Entries provided: Begin

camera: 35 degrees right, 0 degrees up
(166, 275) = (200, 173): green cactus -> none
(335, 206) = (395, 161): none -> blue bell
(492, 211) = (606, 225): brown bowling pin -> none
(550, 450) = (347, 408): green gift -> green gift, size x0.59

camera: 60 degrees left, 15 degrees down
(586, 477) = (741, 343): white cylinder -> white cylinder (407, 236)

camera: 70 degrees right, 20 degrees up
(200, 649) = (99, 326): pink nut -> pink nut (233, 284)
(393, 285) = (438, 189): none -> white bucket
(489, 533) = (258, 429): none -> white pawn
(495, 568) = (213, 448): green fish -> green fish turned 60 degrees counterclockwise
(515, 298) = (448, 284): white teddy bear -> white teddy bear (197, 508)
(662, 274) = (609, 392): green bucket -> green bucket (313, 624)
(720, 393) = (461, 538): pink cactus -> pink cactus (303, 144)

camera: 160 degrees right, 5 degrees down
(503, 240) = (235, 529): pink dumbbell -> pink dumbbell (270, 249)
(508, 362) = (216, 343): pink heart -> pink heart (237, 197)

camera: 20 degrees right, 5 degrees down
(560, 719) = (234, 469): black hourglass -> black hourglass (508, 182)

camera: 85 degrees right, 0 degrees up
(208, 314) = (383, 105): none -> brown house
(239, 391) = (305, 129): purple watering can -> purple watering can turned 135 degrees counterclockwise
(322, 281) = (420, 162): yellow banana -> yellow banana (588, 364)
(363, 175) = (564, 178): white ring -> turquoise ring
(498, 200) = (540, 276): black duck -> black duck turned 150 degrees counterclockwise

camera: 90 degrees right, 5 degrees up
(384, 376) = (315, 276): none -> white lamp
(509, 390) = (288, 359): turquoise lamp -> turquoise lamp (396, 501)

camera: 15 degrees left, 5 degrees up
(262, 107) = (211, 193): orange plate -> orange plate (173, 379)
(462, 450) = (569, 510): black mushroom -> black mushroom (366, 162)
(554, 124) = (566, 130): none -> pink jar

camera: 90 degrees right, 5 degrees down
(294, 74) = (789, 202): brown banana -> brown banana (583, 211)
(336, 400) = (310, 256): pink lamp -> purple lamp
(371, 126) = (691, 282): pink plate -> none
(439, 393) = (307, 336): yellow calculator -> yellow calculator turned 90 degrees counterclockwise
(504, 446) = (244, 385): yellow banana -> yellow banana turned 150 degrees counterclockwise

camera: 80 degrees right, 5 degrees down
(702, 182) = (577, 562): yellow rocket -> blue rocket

Entries provided: End

[Work task] The answer should be a single number: how many lines of the entries hold "purple".

[Written answer] 2